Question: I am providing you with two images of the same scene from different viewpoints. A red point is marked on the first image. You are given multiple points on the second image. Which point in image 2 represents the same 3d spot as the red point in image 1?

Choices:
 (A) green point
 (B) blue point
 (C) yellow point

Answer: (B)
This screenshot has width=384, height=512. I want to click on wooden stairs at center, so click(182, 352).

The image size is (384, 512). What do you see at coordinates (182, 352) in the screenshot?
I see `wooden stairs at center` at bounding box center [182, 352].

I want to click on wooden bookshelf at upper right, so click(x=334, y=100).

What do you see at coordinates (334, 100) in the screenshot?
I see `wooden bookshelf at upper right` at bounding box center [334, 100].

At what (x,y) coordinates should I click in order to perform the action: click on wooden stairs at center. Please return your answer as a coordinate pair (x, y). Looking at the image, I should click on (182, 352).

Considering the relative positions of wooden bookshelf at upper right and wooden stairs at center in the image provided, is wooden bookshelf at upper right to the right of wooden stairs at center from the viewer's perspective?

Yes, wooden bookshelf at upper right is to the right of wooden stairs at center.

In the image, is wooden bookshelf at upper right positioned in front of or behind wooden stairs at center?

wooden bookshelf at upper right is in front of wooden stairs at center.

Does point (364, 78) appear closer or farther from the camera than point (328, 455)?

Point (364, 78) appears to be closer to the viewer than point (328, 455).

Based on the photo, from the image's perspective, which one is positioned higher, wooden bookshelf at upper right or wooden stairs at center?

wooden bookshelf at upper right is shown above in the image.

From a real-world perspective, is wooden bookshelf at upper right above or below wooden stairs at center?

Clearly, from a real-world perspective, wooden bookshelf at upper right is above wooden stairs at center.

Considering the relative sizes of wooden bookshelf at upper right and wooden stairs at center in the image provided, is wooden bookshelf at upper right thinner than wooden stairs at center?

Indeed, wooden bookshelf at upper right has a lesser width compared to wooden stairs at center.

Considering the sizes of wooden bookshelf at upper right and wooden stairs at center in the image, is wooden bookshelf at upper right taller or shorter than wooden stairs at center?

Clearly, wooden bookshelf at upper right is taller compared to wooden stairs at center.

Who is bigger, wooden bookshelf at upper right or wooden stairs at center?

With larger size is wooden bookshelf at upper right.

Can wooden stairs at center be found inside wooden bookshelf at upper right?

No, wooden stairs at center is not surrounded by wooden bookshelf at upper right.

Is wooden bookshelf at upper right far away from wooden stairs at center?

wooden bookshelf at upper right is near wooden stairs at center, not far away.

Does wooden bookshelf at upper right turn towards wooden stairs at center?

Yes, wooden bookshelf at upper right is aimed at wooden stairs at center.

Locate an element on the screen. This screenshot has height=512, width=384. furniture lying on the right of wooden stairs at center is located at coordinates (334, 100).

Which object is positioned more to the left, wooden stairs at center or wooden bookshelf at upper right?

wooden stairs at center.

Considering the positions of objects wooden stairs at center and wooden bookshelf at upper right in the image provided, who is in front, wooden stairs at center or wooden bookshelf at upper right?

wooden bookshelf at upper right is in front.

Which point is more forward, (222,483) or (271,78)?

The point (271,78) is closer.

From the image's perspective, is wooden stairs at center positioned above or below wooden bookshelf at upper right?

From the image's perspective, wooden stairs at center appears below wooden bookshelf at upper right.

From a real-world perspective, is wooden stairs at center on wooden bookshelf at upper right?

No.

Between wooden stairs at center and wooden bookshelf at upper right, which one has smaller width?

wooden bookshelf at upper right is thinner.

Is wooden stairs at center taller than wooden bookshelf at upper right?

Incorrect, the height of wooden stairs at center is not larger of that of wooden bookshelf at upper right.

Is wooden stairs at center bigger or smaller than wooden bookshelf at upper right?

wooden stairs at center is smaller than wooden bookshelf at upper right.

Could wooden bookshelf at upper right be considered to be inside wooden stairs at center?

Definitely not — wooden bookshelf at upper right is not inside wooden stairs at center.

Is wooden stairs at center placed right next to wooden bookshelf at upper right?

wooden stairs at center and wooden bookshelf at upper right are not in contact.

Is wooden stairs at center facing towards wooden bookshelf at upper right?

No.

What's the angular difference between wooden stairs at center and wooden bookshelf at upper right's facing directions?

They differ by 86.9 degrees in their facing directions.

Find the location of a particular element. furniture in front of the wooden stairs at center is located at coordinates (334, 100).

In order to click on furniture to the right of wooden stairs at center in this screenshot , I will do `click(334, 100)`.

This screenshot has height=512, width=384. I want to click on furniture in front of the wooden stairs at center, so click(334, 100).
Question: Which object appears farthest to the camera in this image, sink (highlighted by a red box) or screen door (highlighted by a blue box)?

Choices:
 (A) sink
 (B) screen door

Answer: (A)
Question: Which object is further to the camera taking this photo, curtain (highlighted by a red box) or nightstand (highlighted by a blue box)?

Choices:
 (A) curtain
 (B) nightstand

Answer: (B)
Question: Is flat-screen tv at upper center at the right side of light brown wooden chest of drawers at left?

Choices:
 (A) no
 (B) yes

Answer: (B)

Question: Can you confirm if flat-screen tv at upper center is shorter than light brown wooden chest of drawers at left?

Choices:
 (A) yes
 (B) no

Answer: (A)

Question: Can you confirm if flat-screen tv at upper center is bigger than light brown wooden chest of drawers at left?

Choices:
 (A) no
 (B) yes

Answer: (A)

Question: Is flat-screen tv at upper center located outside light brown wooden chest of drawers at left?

### WRITTEN REQUEST
Reproduce word for word the lines of the listing above, starting at its first line and ending at the line that contains "(C) yellow point", with both of those lines included.

### REPLY
Question: I am providing you with two images of the same scene from different viewpoints. A red point is marked on the first image. You are given multiple points on the second image. Which point in image 2 represents the same 3d spot as the red point in image 1?

Choices:
 (A) green point
 (B) blue point
 (C) yellow point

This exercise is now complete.